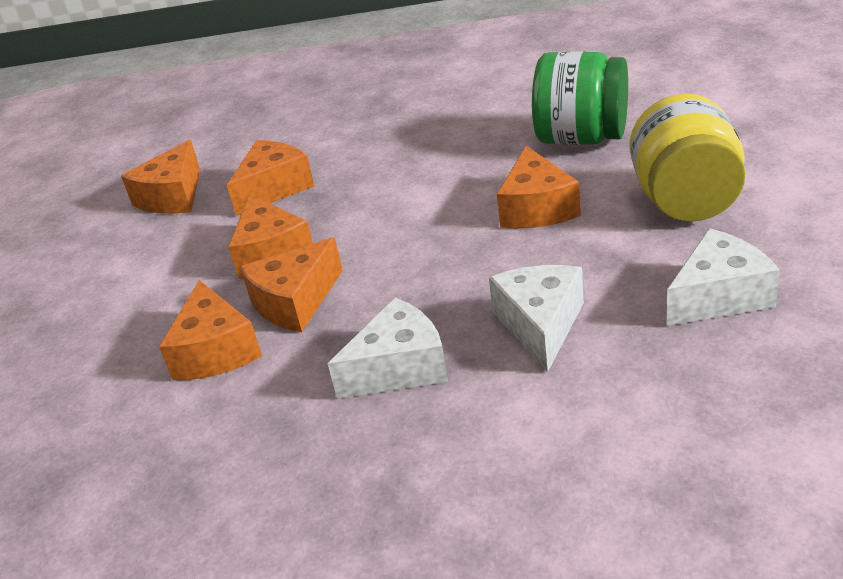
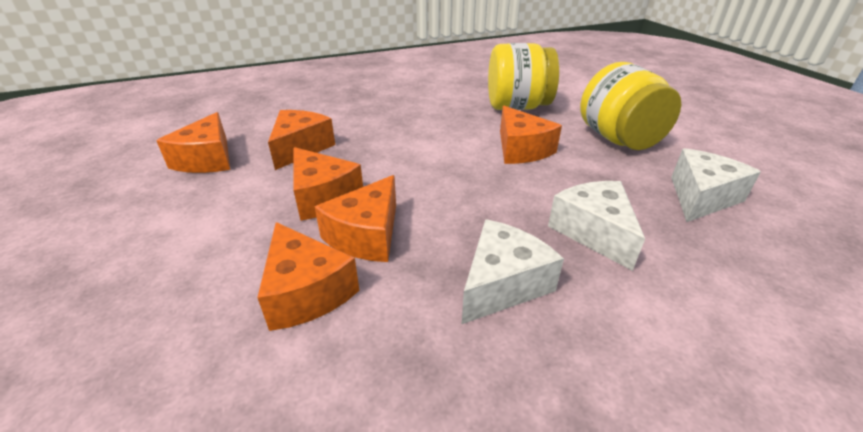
camera: 25 degrees left, 0 degrees up
(581, 138) = (517, 107): green jar -> yellow jar

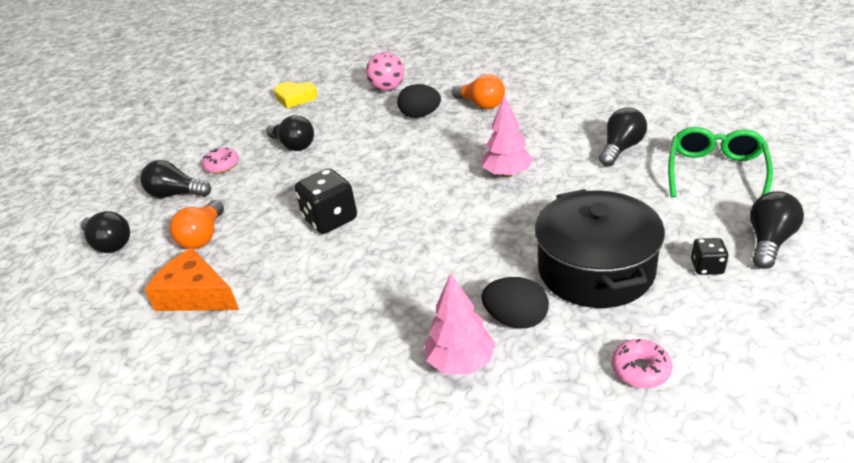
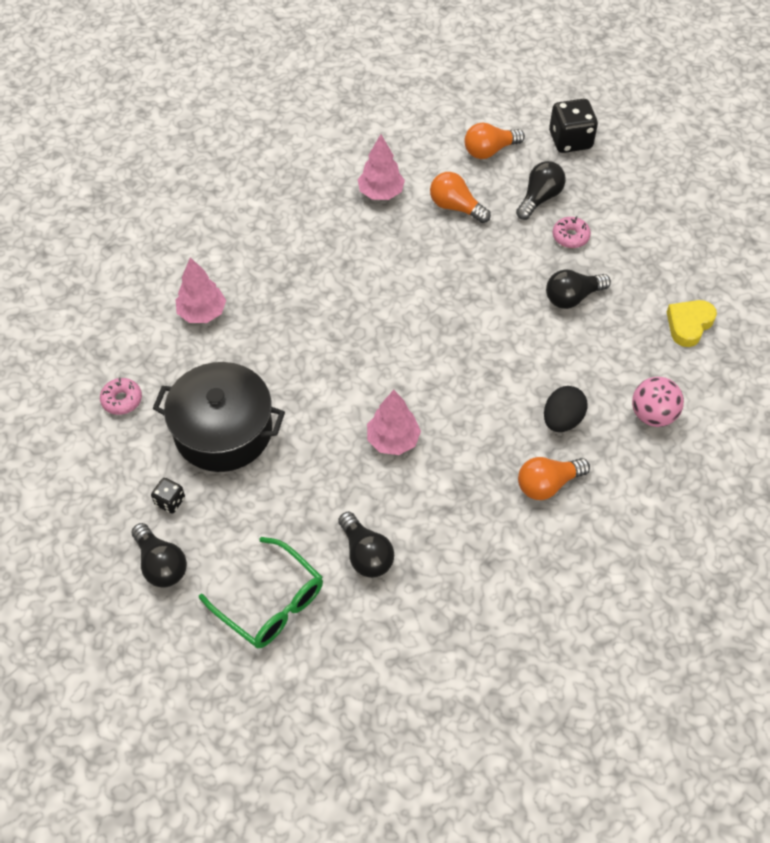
camera: 110 degrees right, 20 degrees up
(110, 244) = (489, 151): black light bulb -> orange light bulb
(196, 295) = (381, 193): orange cheese -> pink tree
(330, 219) = (418, 291): black dice -> black dice (570, 140)
(516, 319) = (214, 358): black egg -> none

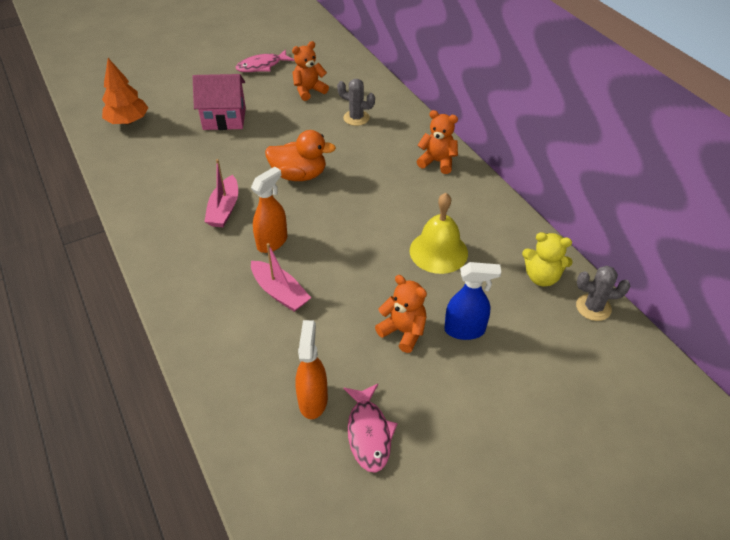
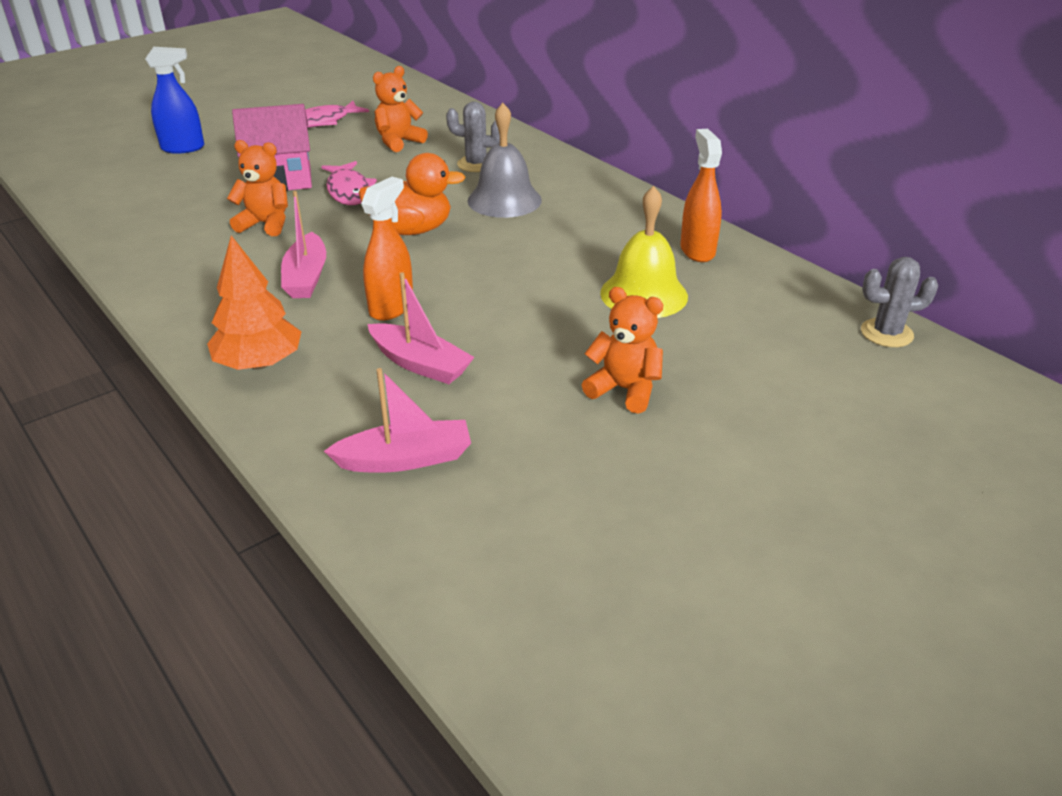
camera: 10 degrees left, 10 degrees down
(128, 121) = (131, 193): orange tree -> orange tree (259, 363)
(254, 367) = (405, 459): none -> pink boat
(313, 400) = (511, 489): orange spray bottle -> orange spray bottle (697, 250)
(367, 154) = (504, 200): none -> grey bell
(369, 433) = (614, 519): pink fish -> pink fish (349, 191)
(437, 162) = (607, 200): orange teddy bear -> orange teddy bear (266, 224)
(465, 330) = (715, 378): blue spray bottle -> blue spray bottle (183, 148)
(541, 277) = (801, 308): yellow teddy bear -> none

* * * * * * *

TASK DETAILS
Skip the images and write out the rest of the listing exactly.

FINAL ANSWER
camera: 25 degrees left, 0 degrees up
(581, 138) = (517, 107): green jar -> yellow jar

camera: 110 degrees right, 20 degrees up
(110, 244) = (489, 151): black light bulb -> orange light bulb
(196, 295) = (381, 193): orange cheese -> pink tree
(330, 219) = (418, 291): black dice -> black dice (570, 140)
(516, 319) = (214, 358): black egg -> none

camera: 10 degrees left, 10 degrees down
(128, 121) = (131, 193): orange tree -> orange tree (259, 363)
(254, 367) = (405, 459): none -> pink boat
(313, 400) = (511, 489): orange spray bottle -> orange spray bottle (697, 250)
(367, 154) = (504, 200): none -> grey bell
(369, 433) = (614, 519): pink fish -> pink fish (349, 191)
(437, 162) = (607, 200): orange teddy bear -> orange teddy bear (266, 224)
(465, 330) = (715, 378): blue spray bottle -> blue spray bottle (183, 148)
(541, 277) = (801, 308): yellow teddy bear -> none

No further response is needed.